What the exercise asks »
Reproduce the following data exactly, minus any images.

Input data »
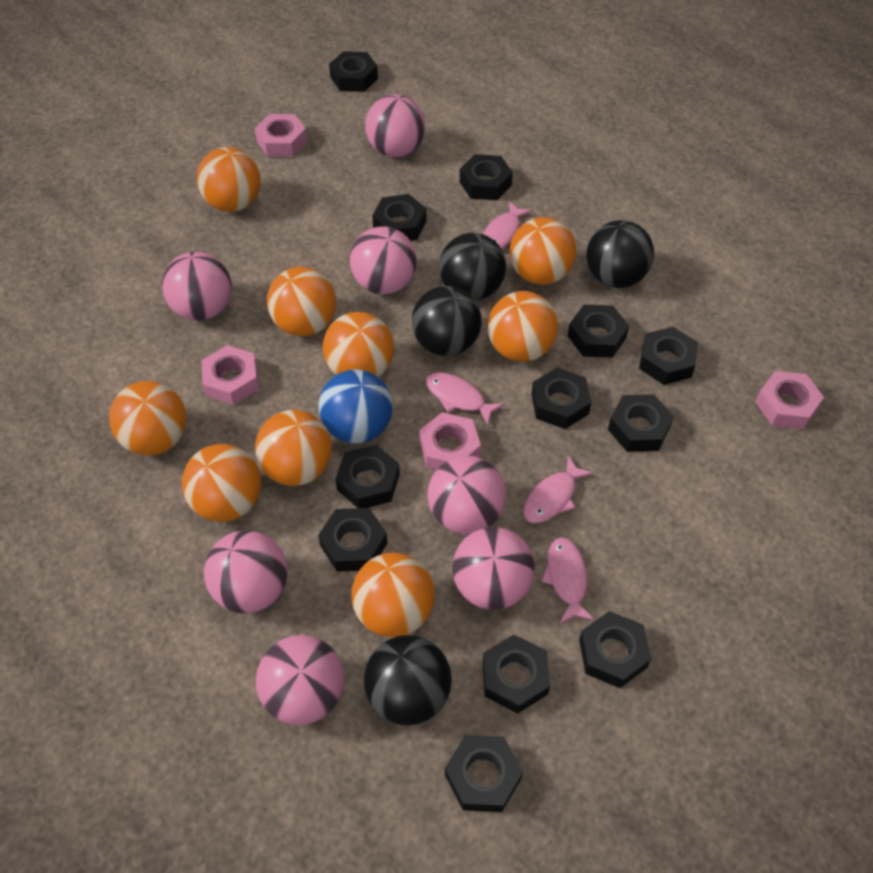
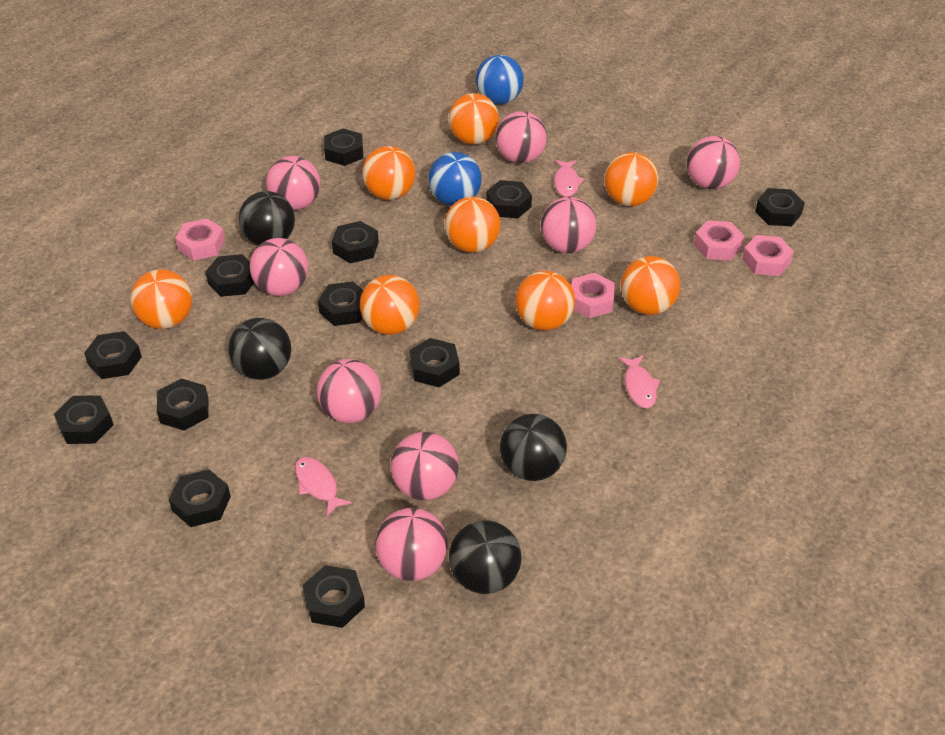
blue ball: 1 -> 2
orange ball: 9 -> 8
pink ball: 7 -> 8
pink fish: 4 -> 3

Expected answer »
blue ball: 1 -> 2
orange ball: 9 -> 8
pink ball: 7 -> 8
pink fish: 4 -> 3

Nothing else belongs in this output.